No picture belongs in the answer, which must hold exactly the lines from the one with "none -> tan brick J10 level 1" through the final line below.

◆ Exercise data:
****************
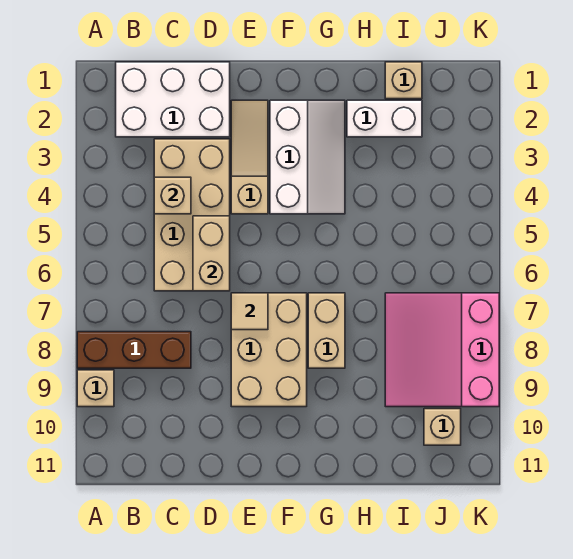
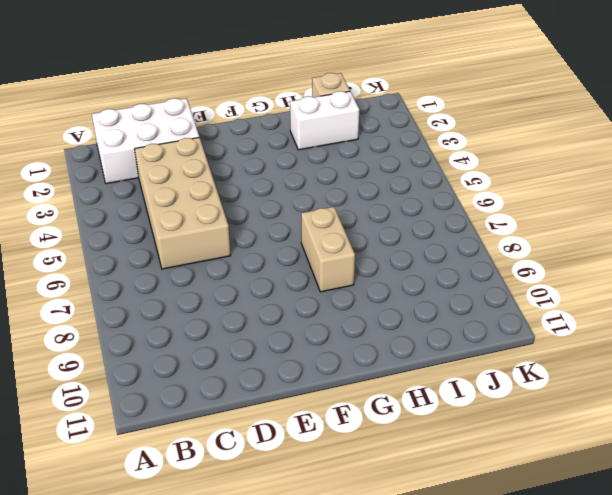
none -> brown brick A8:C8 level 1
none -> tan brick A9 level 1
none -> tan slope E2:E4 level 1 top 4

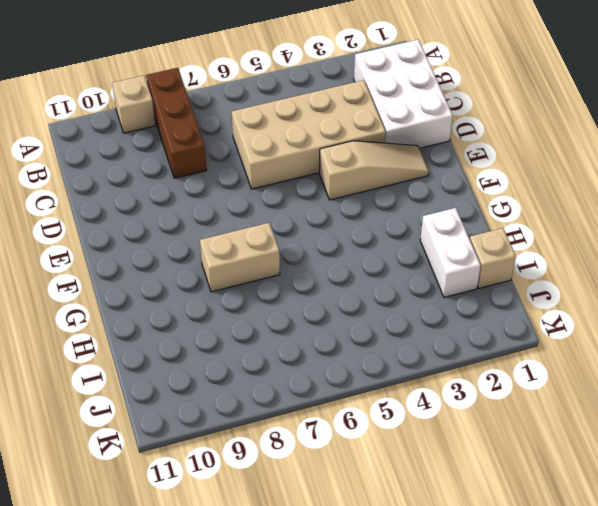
none -> tan brick E7:F9 level 1
none -> white slope F2:G4 level 1 top F
none -> pink slope I7:K9 level 1 top K

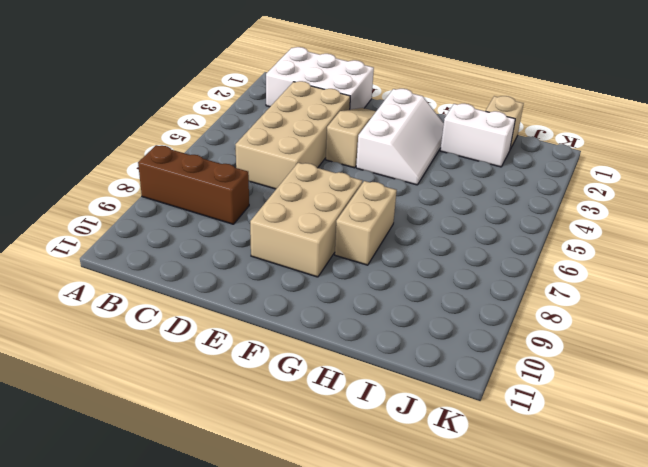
none -> tan brick A9 level 1
none -> pink slope I7:K9 level 1 top K
none -> tan brick J10 level 1

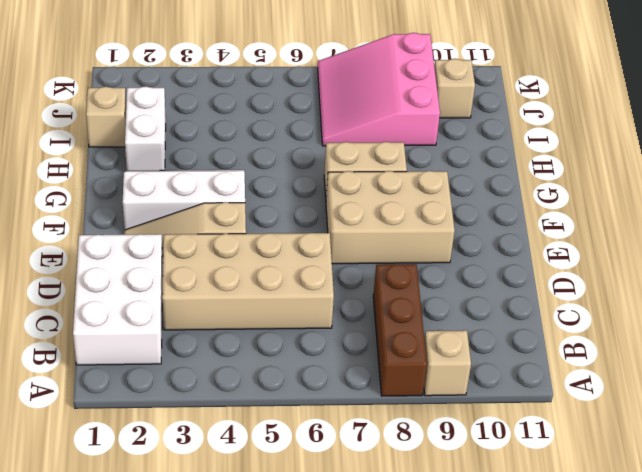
pink slope I7:K9 level 1 top 9 -> pink slope I7:K9 level 1 top K
none -> tan brick C4 level 2
none -> tan brick D5:D6 level 2
none -> tan tile E7 level 2

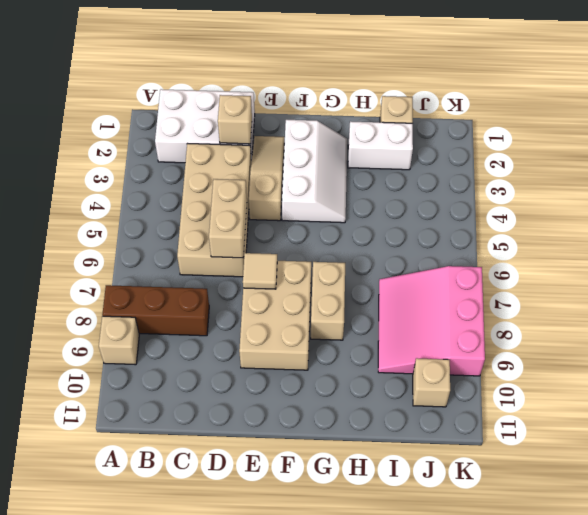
tan brick D2 level 2 -> tan brick C4 level 2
****************
◆ Exercise output:
none -> tan brick J10 level 1

pink slope I7:K9 level 1 top 9 -> pink slope I7:K9 level 1 top K
none -> tan brick C4 level 2
none -> tan brick D5:D6 level 2
none -> tan tile E7 level 2

tan brick D2 level 2 -> tan brick C4 level 2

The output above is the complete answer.